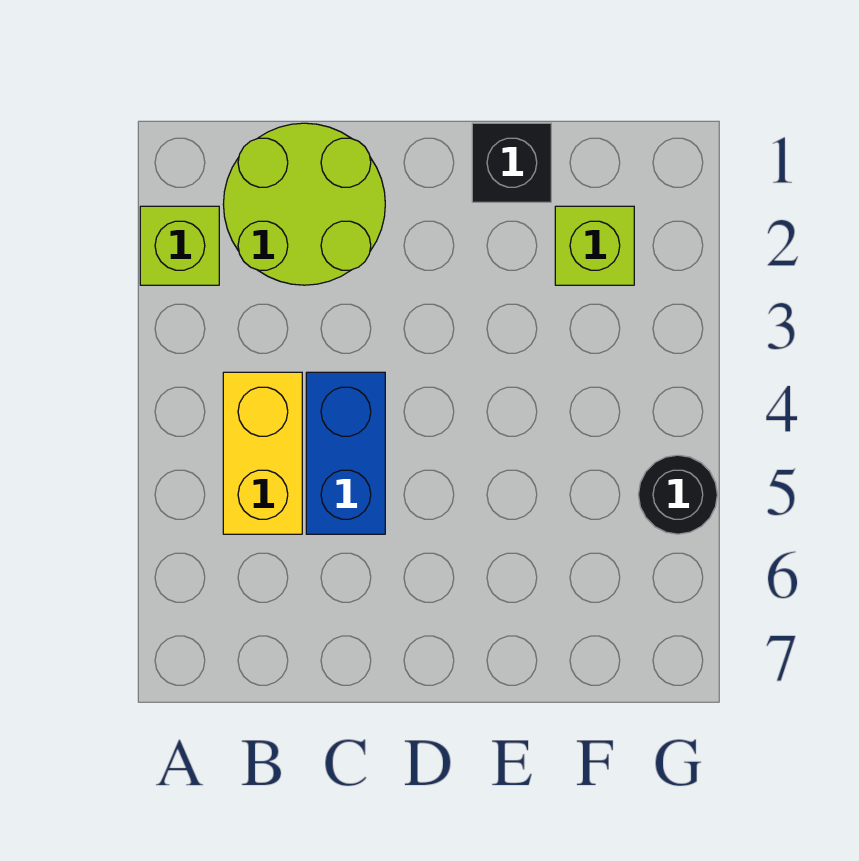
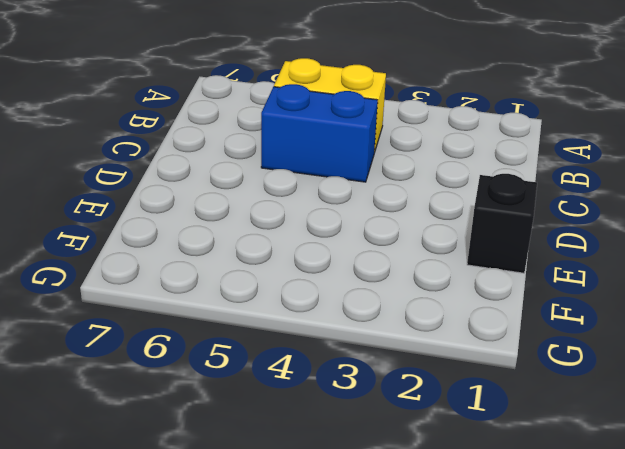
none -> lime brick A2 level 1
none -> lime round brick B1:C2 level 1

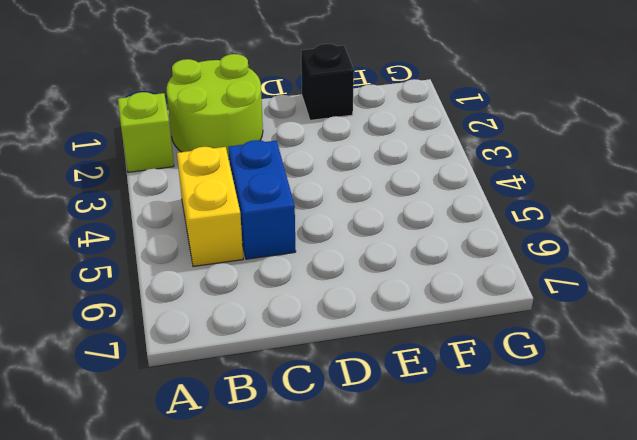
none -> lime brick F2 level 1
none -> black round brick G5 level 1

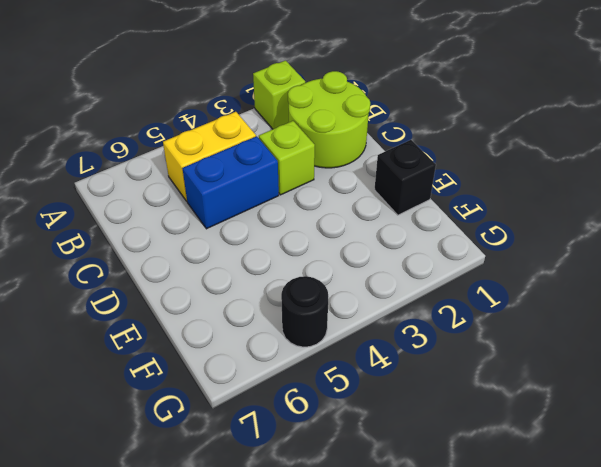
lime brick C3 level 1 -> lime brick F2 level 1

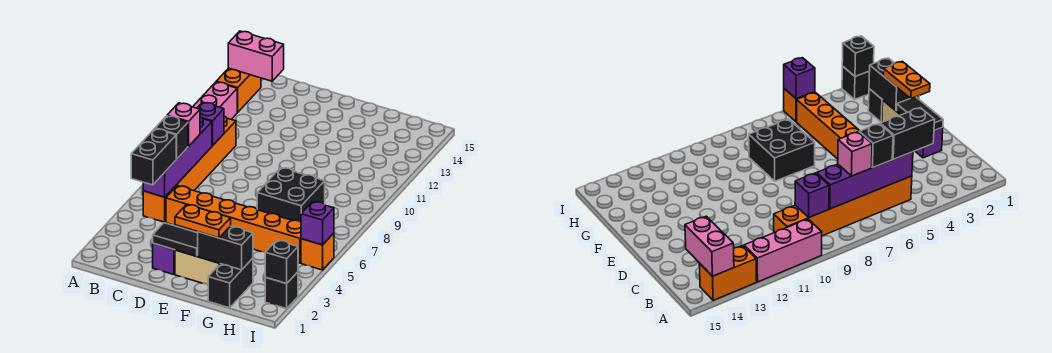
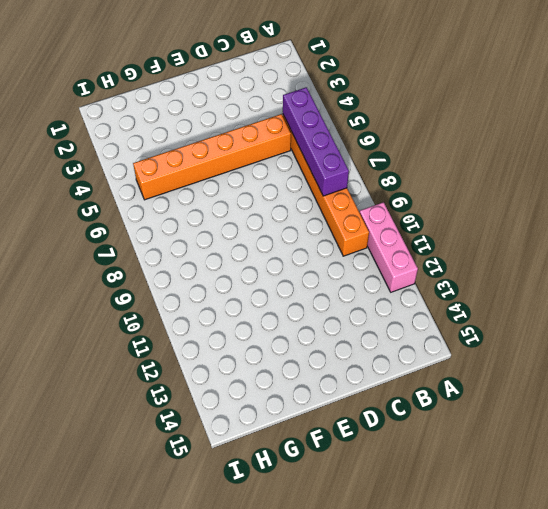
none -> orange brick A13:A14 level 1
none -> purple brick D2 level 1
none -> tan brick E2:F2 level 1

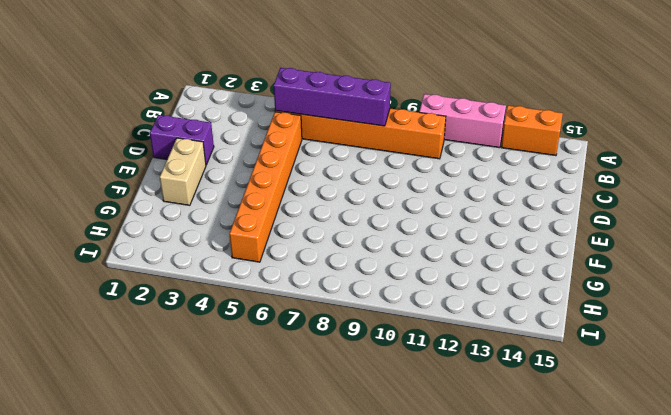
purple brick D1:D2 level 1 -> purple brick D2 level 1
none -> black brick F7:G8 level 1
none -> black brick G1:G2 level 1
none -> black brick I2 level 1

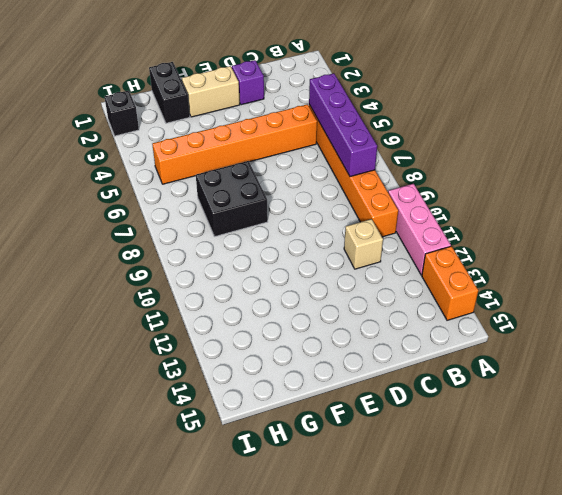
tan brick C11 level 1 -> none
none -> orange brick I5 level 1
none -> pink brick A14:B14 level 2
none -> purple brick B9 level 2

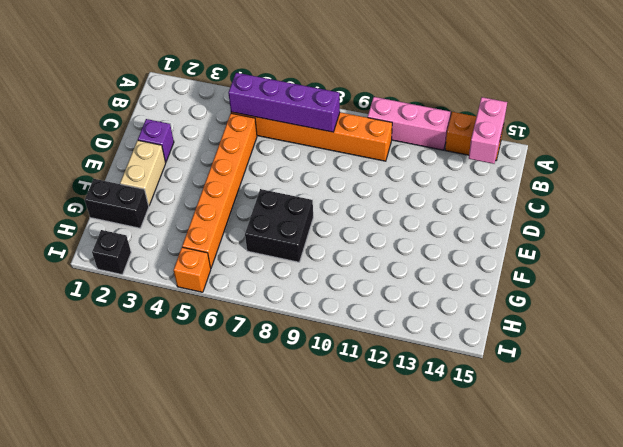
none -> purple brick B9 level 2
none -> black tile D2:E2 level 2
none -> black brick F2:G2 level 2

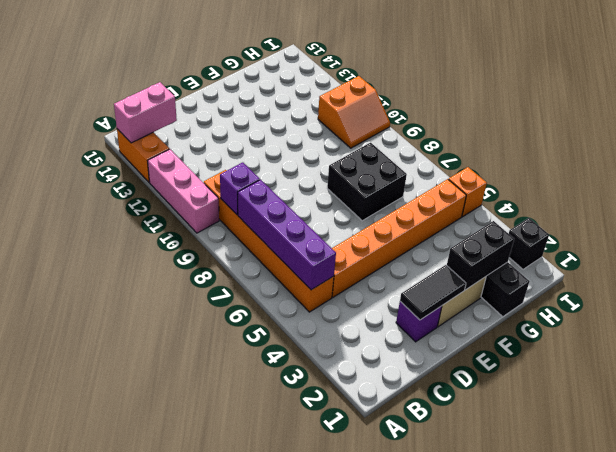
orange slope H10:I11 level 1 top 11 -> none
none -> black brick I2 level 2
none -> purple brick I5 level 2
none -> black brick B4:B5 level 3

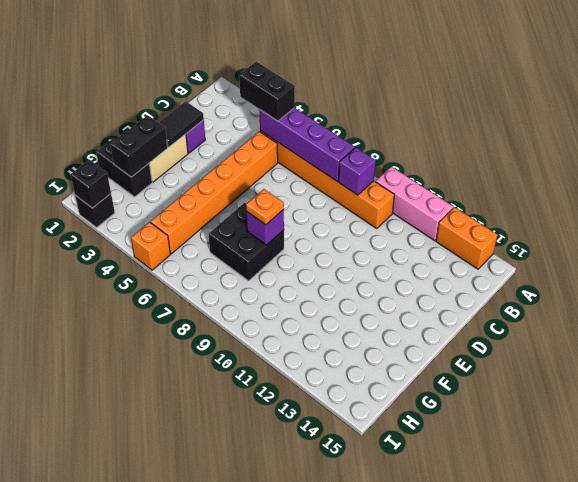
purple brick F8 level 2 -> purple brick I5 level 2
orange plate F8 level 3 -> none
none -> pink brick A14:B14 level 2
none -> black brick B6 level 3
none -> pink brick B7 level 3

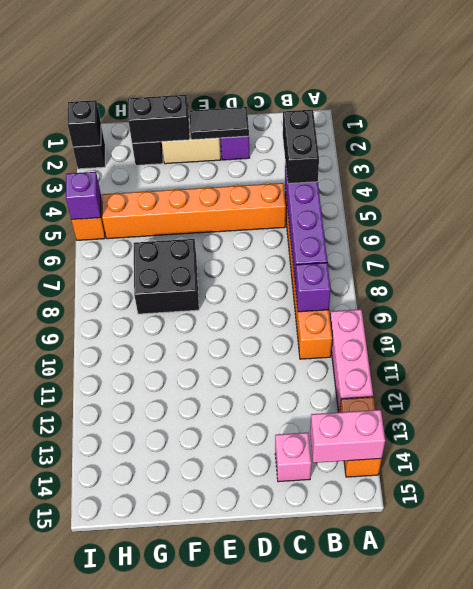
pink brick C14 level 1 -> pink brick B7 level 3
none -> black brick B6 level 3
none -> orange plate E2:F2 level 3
- - -
The problem: Using the data above, set down each line from the line with "none -> black brick F2:G2 level 2" to the line with "orange plate F8 level 3 -> none" exactly, both ends included, and leave the pictures behind. Nothing else belongs.

Output for this task:
none -> black brick F2:G2 level 2

orange slope H10:I11 level 1 top 11 -> none
none -> black brick I2 level 2
none -> purple brick I5 level 2
none -> black brick B4:B5 level 3

purple brick F8 level 2 -> purple brick I5 level 2
orange plate F8 level 3 -> none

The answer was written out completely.